**Exercise description**
Although the records include pictures, the copy should not; write out exactly the lines from the first through the line with "golden claw hammer 36 107 116 155 -> none".

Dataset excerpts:
+++
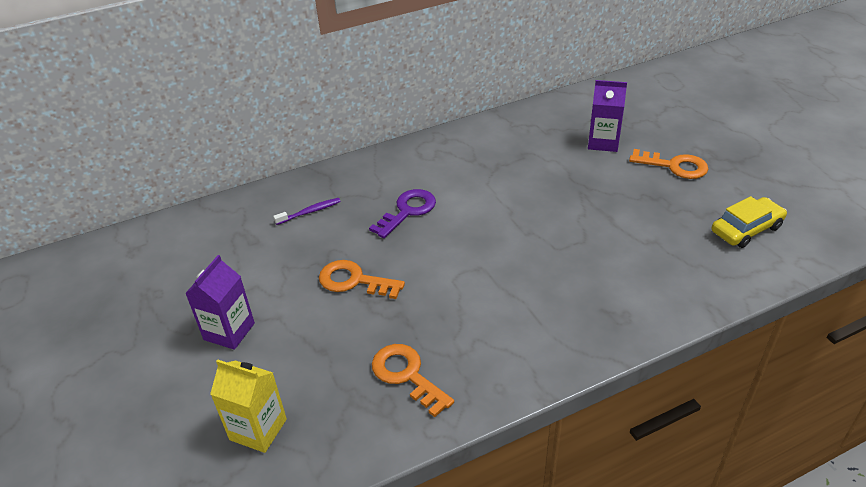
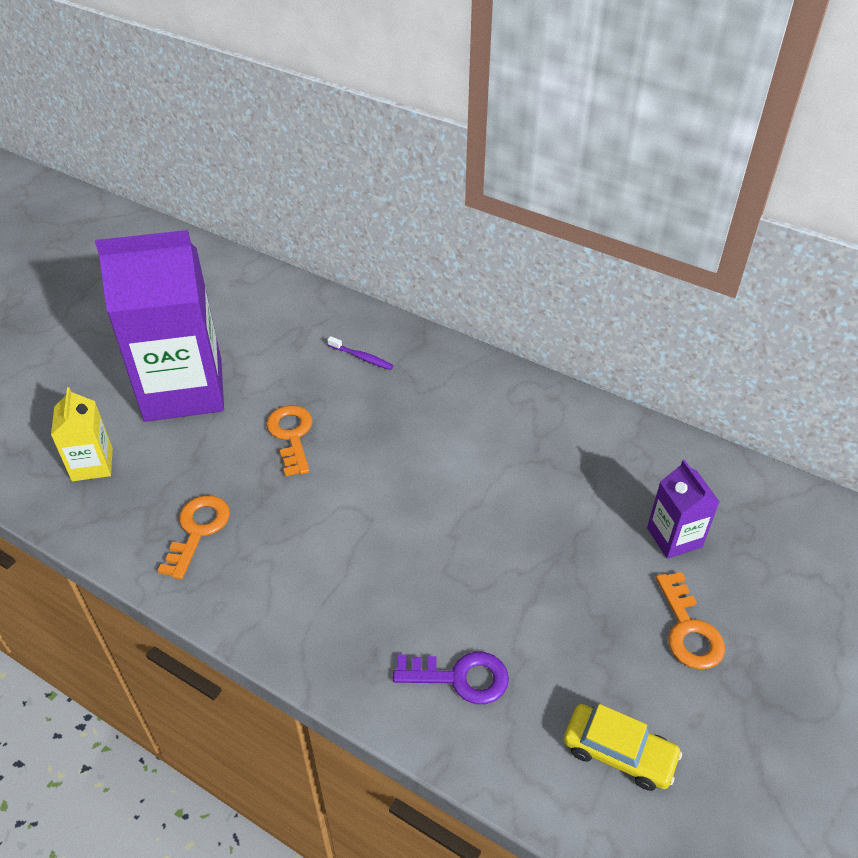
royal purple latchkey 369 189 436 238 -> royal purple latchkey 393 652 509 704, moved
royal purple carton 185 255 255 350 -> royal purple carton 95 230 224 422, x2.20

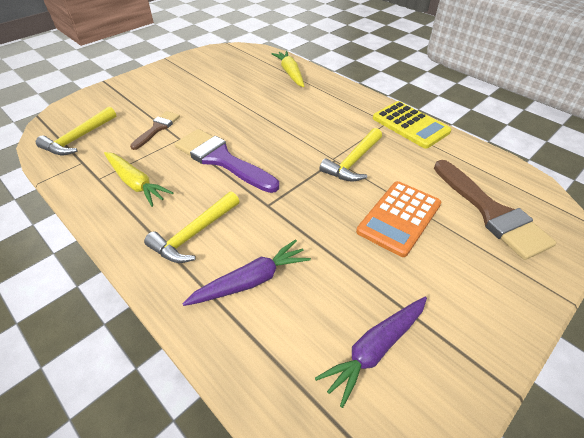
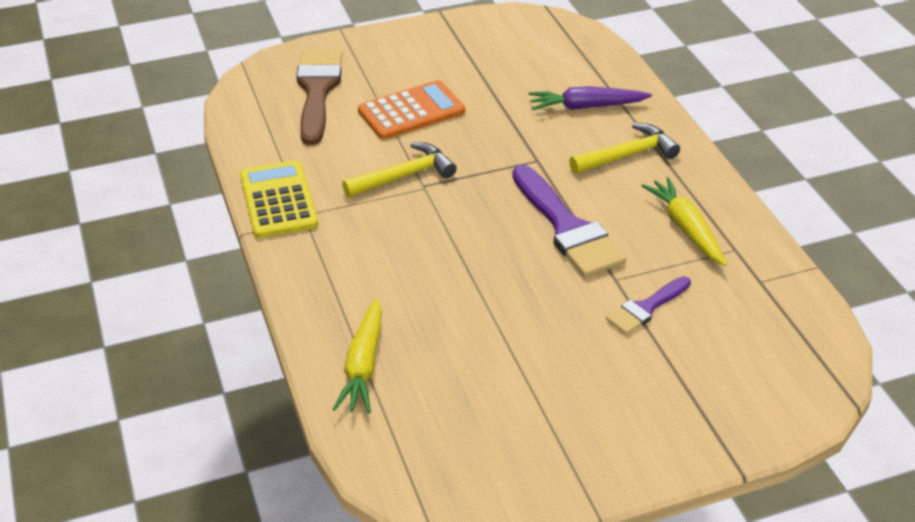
golden claw hammer 36 107 116 155 -> none
royal purple carrot 315 297 427 408 -> none
russet paintbrush 130 111 180 150 -> royal purple paintbrush 606 276 691 335

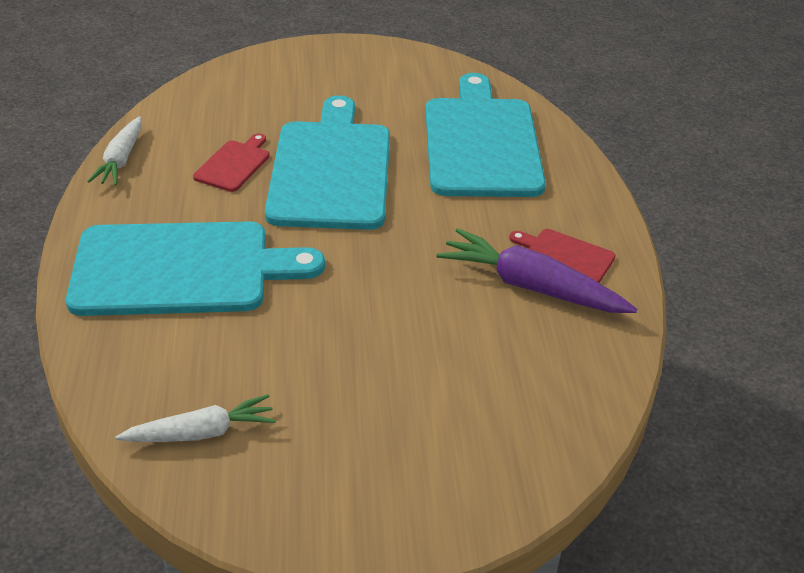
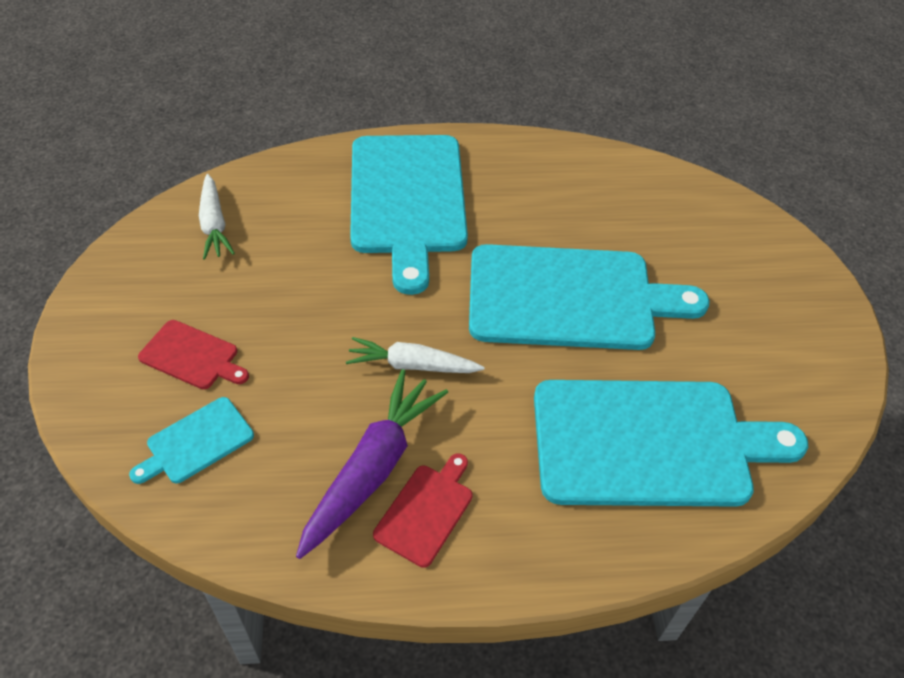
none -> teal bread board 129 397 254 484
snow-white carrot 87 116 142 185 -> snow-white carrot 346 337 484 373, moved
red bread board 193 133 270 192 -> red bread board 138 320 249 389, moved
+++
**Your solution**
royal purple latchkey 369 189 436 238 -> royal purple latchkey 393 652 509 704, moved
royal purple carton 185 255 255 350 -> royal purple carton 95 230 224 422, x2.20

golden claw hammer 36 107 116 155 -> none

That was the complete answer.